··· Source records
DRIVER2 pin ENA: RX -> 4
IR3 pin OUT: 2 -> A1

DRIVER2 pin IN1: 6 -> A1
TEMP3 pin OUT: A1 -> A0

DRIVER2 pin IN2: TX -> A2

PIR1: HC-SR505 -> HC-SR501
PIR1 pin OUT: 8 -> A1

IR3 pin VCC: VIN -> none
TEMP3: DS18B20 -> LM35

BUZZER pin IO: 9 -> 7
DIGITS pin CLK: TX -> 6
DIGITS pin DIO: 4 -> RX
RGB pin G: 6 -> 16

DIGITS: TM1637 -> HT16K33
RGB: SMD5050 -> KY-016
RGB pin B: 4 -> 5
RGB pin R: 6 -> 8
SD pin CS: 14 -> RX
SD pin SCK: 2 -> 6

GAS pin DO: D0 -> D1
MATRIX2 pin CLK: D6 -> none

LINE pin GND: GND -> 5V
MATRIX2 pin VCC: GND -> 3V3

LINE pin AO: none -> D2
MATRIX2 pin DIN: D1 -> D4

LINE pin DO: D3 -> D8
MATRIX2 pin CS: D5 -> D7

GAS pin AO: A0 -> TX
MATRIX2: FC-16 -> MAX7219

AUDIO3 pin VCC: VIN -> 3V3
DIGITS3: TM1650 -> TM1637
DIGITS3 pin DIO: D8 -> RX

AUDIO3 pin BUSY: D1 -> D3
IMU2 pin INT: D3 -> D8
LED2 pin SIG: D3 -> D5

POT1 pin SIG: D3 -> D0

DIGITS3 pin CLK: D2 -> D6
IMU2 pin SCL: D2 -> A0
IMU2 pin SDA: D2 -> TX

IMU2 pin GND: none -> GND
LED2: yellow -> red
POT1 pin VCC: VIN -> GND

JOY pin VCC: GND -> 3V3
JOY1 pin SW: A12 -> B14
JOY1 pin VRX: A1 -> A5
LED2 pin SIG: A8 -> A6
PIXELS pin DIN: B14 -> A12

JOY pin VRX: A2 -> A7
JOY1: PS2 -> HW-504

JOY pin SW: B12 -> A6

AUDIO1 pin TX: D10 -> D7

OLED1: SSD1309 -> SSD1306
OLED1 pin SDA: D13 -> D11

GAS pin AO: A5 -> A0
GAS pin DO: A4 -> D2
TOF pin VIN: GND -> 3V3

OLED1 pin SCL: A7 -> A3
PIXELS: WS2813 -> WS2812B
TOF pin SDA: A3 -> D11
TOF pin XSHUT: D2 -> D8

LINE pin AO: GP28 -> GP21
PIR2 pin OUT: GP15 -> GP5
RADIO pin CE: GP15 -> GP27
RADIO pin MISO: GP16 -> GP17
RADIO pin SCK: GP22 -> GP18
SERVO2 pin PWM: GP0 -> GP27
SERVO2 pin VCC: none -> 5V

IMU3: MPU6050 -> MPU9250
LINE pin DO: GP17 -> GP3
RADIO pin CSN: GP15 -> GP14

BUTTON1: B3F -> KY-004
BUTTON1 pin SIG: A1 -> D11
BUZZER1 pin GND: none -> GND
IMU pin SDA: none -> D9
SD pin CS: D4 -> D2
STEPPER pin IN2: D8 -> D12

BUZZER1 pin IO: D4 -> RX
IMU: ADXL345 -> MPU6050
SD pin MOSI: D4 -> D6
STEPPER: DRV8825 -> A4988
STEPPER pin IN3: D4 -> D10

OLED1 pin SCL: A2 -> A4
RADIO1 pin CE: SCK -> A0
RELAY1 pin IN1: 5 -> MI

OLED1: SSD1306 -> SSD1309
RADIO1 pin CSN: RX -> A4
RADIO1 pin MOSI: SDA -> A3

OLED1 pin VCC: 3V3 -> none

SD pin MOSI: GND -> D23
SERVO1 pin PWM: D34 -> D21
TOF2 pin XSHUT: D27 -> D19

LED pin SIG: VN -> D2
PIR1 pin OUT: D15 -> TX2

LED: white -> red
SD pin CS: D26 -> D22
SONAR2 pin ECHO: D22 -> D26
······
The lines above from the one containing "SERVO2 pin VCC: none -> 5V" through the one containing "IMU: ADXL345 -> MPU6050" are to be set down exactly, and no others.

SERVO2 pin VCC: none -> 5V

IMU3: MPU6050 -> MPU9250
LINE pin DO: GP17 -> GP3
RADIO pin CSN: GP15 -> GP14

BUTTON1: B3F -> KY-004
BUTTON1 pin SIG: A1 -> D11
BUZZER1 pin GND: none -> GND
IMU pin SDA: none -> D9
SD pin CS: D4 -> D2
STEPPER pin IN2: D8 -> D12

BUZZER1 pin IO: D4 -> RX
IMU: ADXL345 -> MPU6050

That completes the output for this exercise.